══ Given data ══

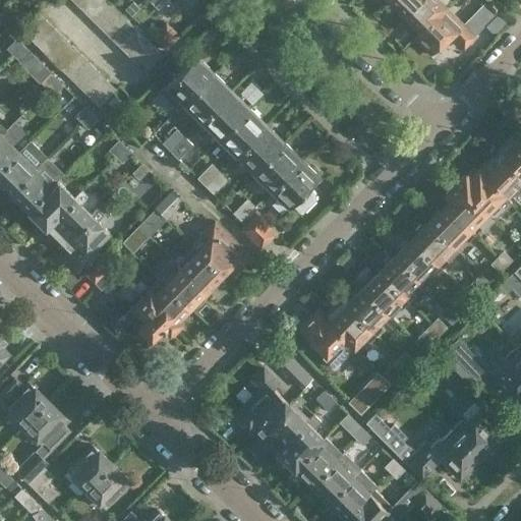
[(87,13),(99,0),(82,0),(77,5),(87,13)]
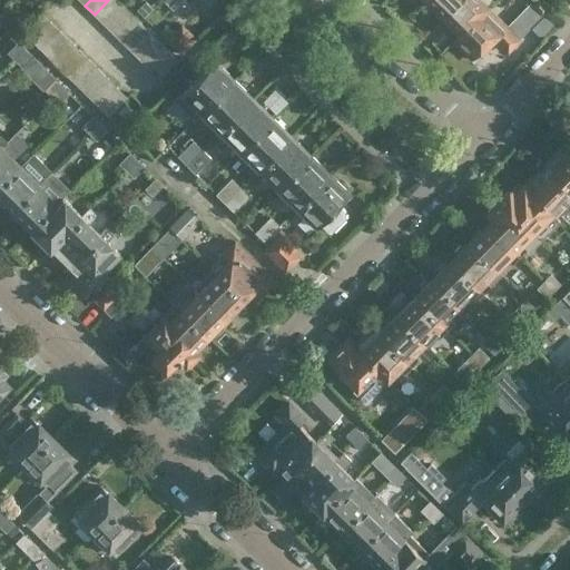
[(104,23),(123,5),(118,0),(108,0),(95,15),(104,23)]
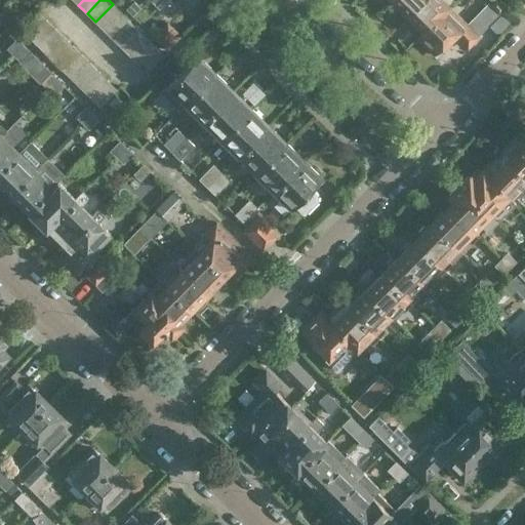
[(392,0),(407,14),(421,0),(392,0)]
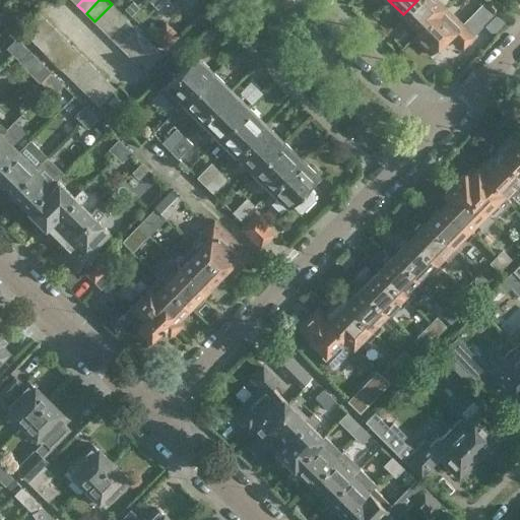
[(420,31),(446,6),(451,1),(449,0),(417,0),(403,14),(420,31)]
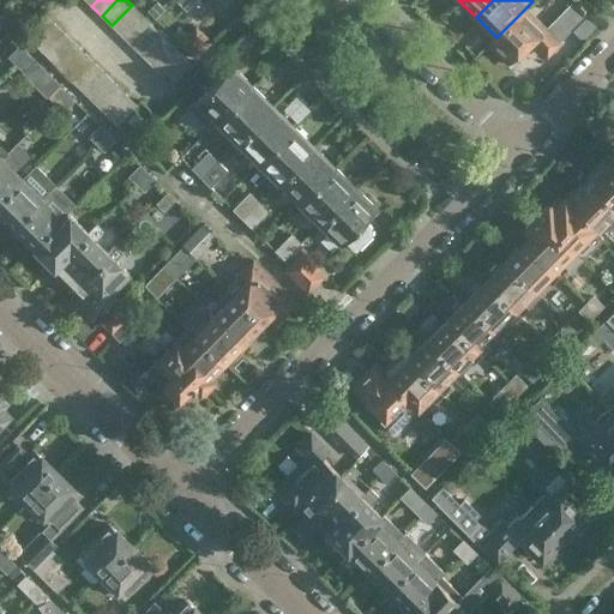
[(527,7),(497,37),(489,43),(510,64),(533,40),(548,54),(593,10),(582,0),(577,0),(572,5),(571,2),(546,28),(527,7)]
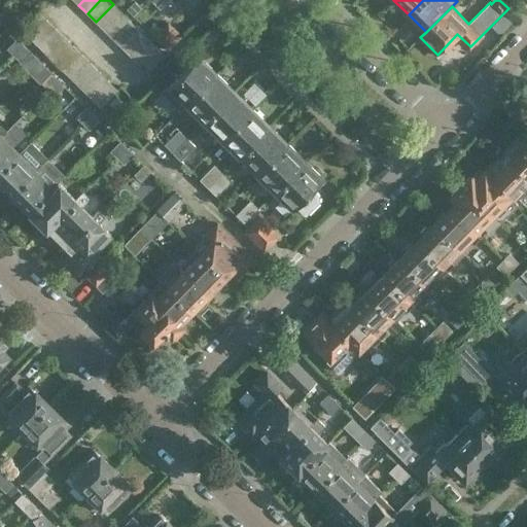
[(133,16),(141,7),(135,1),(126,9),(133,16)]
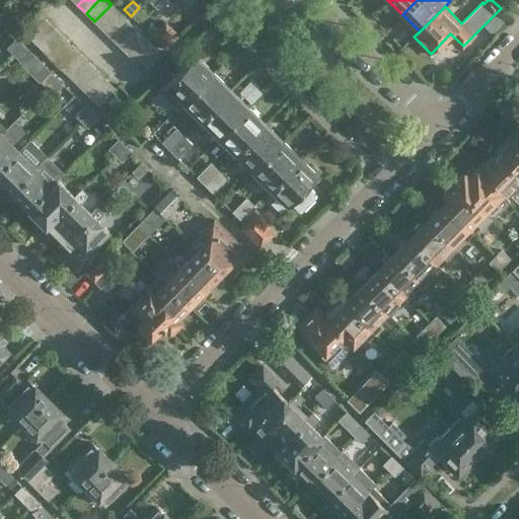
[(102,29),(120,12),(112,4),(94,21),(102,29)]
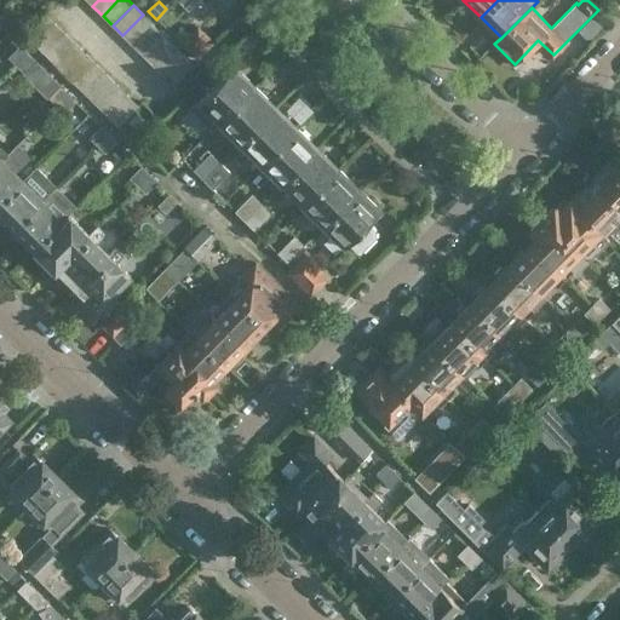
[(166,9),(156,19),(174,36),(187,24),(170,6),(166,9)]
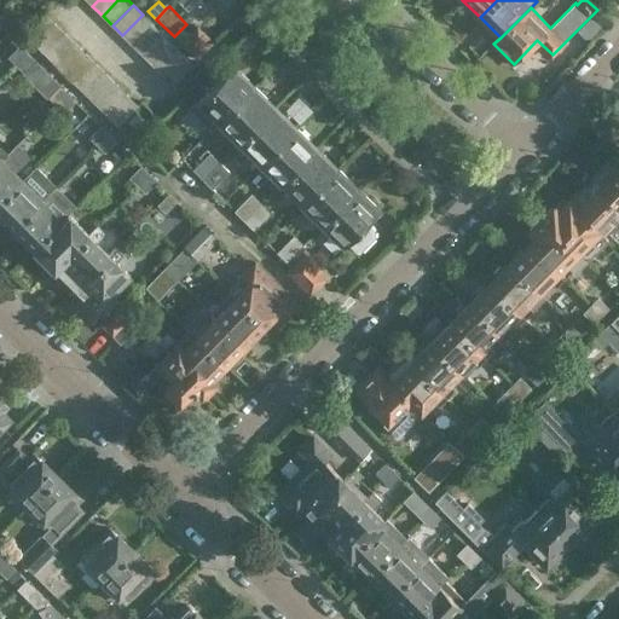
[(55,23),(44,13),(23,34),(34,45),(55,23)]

═══

The task
Set down exactly, with no additions, each line from the line that includes "[(102,29),(120,12),(112,4),(94,21),(102,29)]" to the final line of the entries above; leave pictures out.

Task output
[(102,29),(120,12),(112,4),(94,21),(102,29)]
[(166,9),(156,19),(174,36),(187,24),(170,6),(166,9)]
[(55,23),(44,13),(23,34),(34,45),(55,23)]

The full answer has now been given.